▽
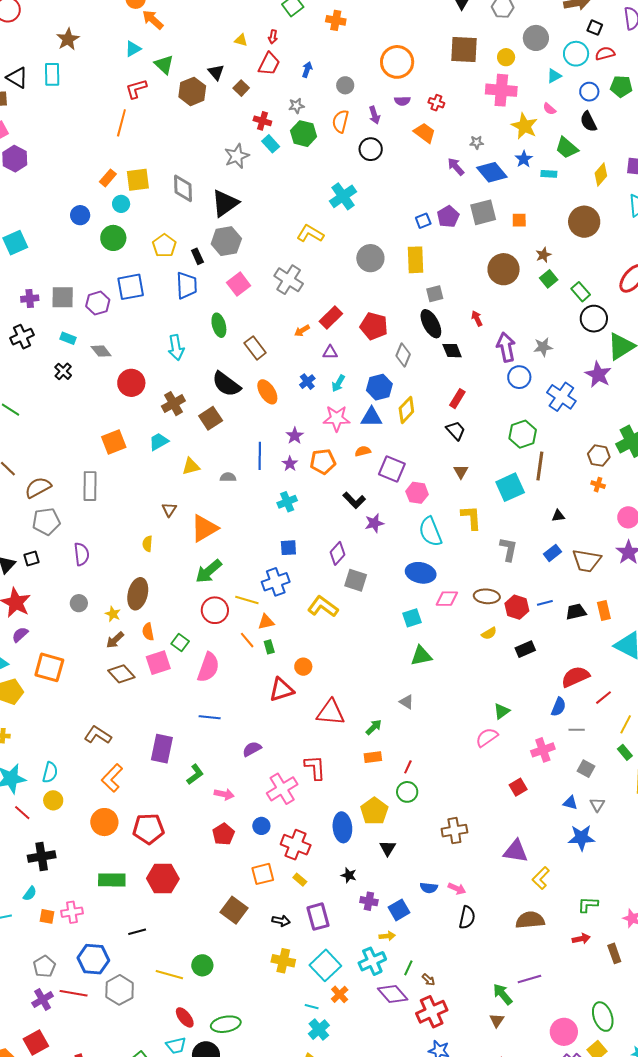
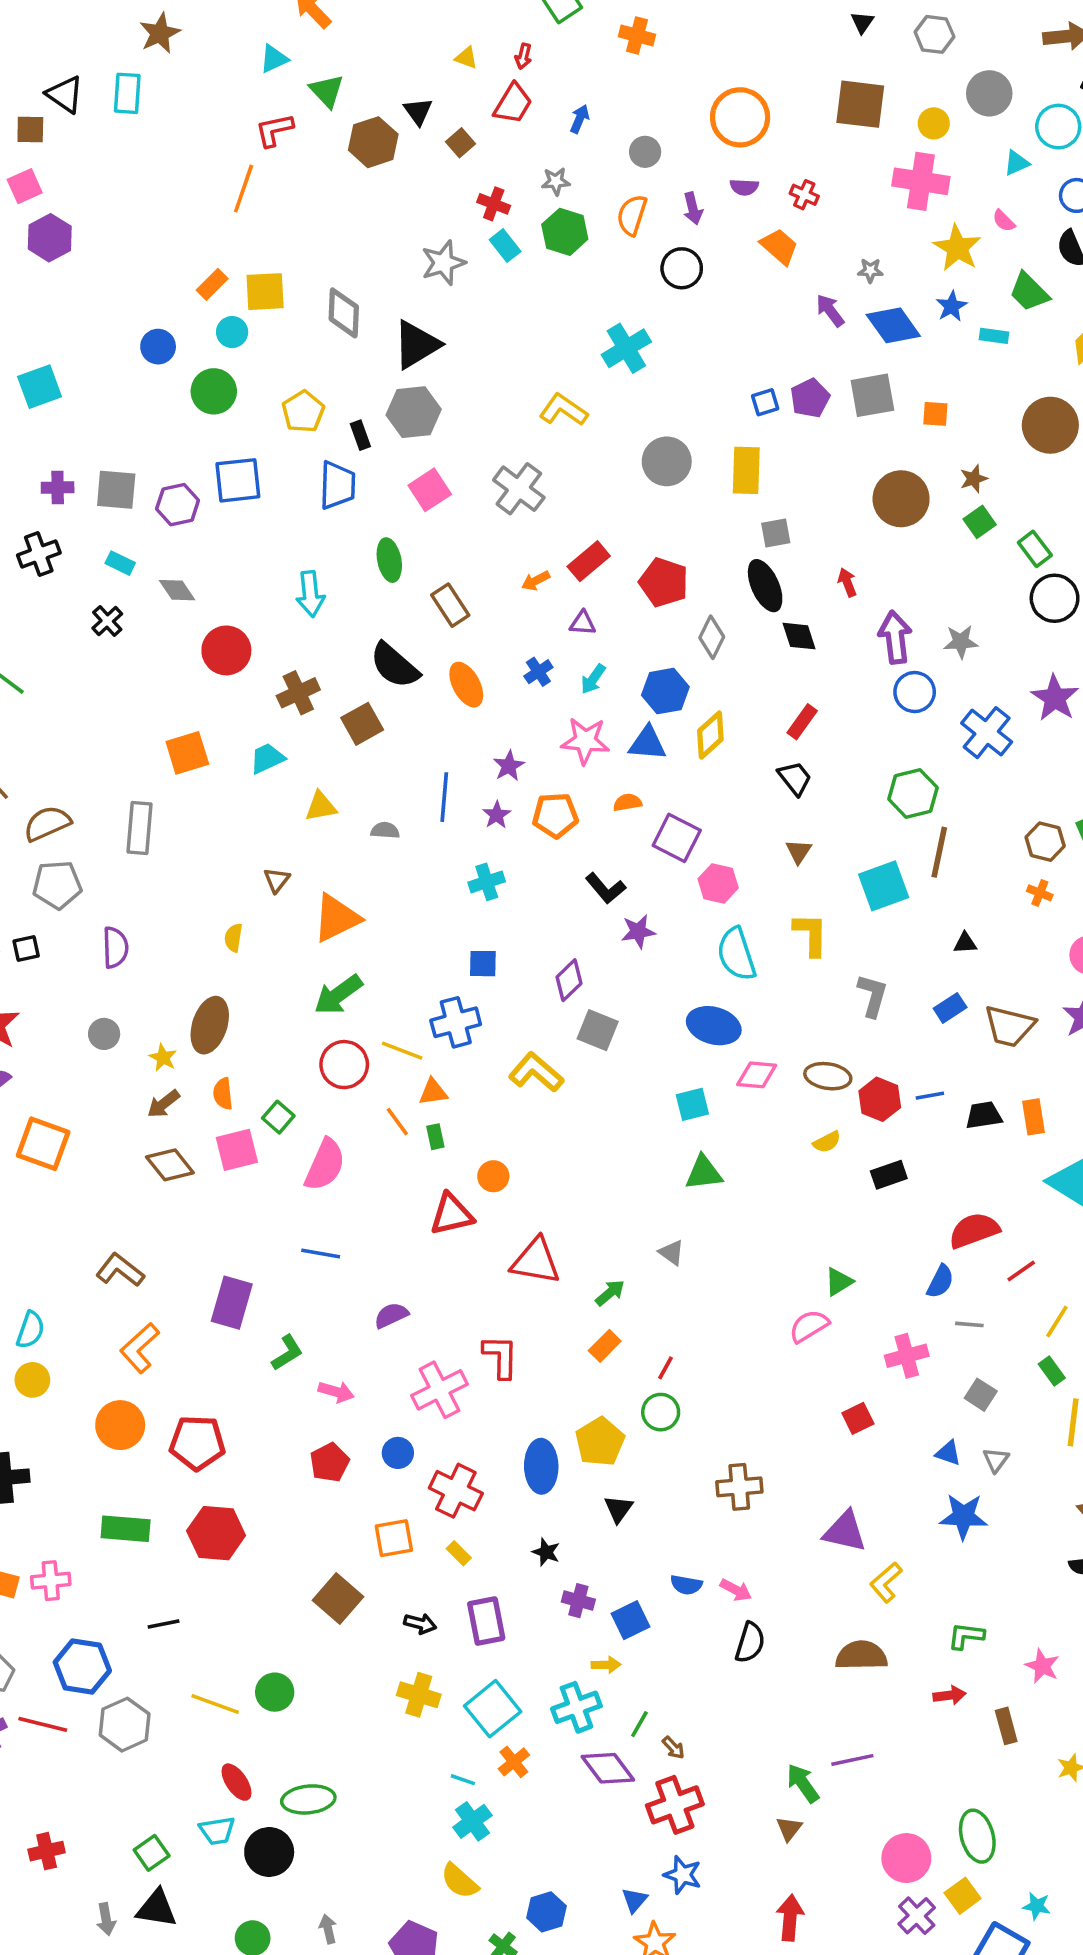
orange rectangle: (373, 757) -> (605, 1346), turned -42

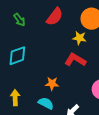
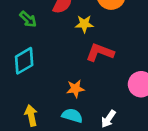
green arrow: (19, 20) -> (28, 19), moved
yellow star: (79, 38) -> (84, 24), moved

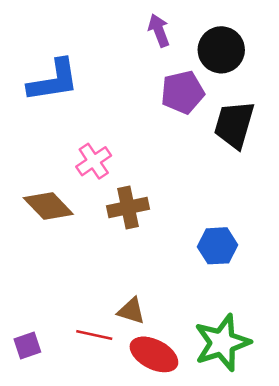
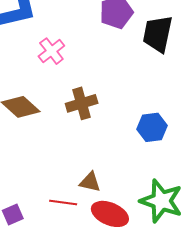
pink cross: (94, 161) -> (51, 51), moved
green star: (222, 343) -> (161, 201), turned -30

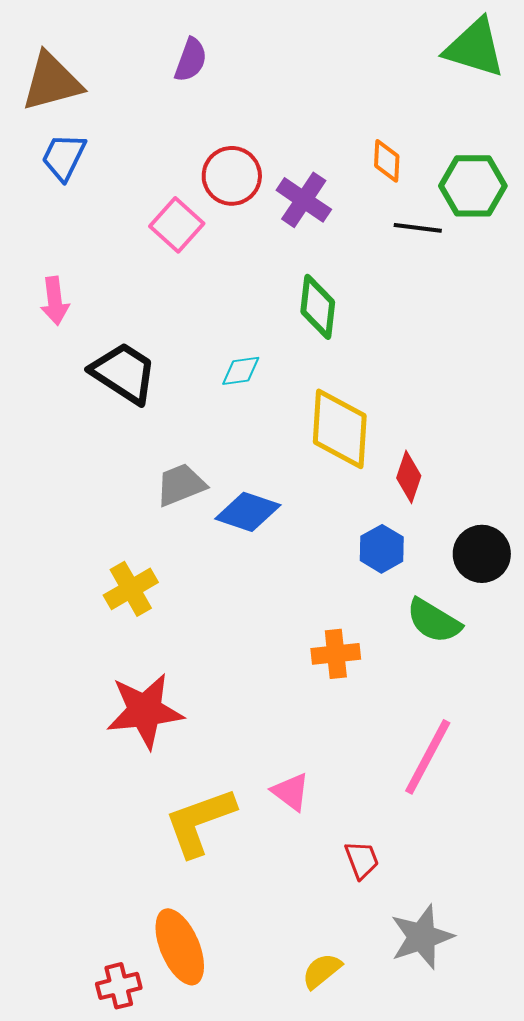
△
▽
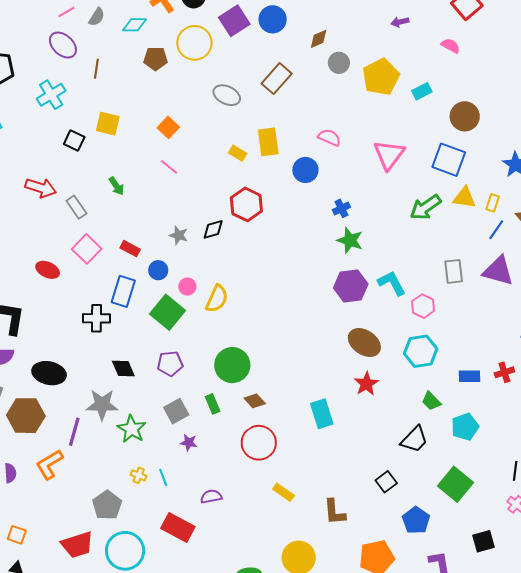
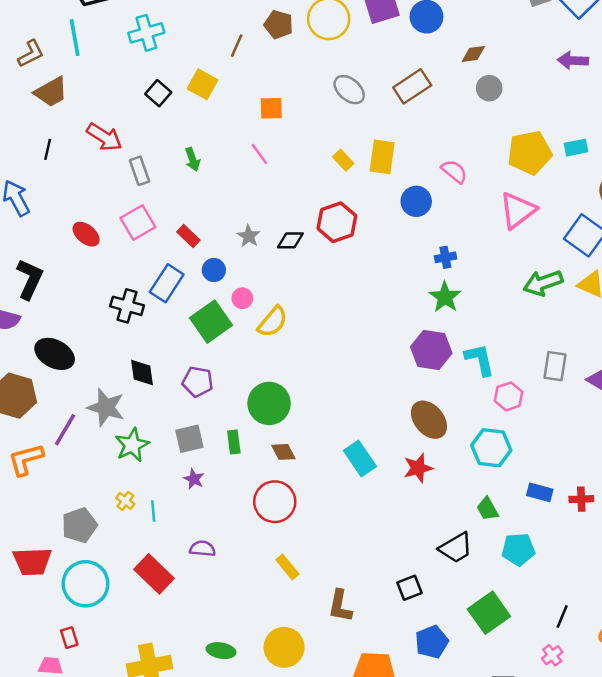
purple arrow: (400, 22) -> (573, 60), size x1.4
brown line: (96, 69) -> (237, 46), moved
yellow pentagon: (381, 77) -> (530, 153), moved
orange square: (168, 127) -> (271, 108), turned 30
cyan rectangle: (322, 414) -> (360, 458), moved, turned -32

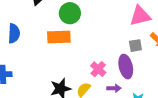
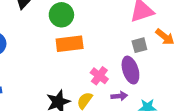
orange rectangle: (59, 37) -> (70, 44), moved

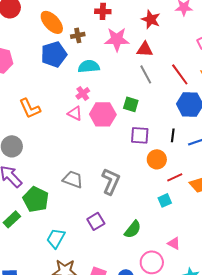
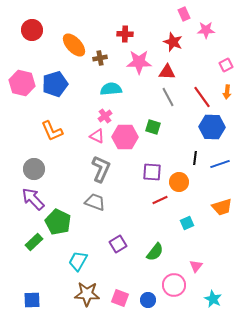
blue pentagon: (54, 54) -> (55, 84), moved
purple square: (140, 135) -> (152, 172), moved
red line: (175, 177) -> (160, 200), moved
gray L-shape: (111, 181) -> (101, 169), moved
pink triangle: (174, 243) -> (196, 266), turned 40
△
▽
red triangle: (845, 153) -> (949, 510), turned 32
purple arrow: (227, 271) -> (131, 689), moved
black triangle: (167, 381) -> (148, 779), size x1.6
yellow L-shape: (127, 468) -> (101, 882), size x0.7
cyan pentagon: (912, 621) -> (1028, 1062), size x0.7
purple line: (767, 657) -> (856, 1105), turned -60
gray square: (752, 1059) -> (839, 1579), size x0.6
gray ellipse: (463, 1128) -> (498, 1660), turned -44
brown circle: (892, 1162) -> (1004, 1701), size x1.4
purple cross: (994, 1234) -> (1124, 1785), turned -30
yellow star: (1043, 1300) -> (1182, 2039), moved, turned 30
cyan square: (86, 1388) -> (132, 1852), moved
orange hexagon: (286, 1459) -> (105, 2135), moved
△
▶ **Action item**:
Lines containing "yellow" in the records above: how many are there? Give only the number.

▶ **Result**:
4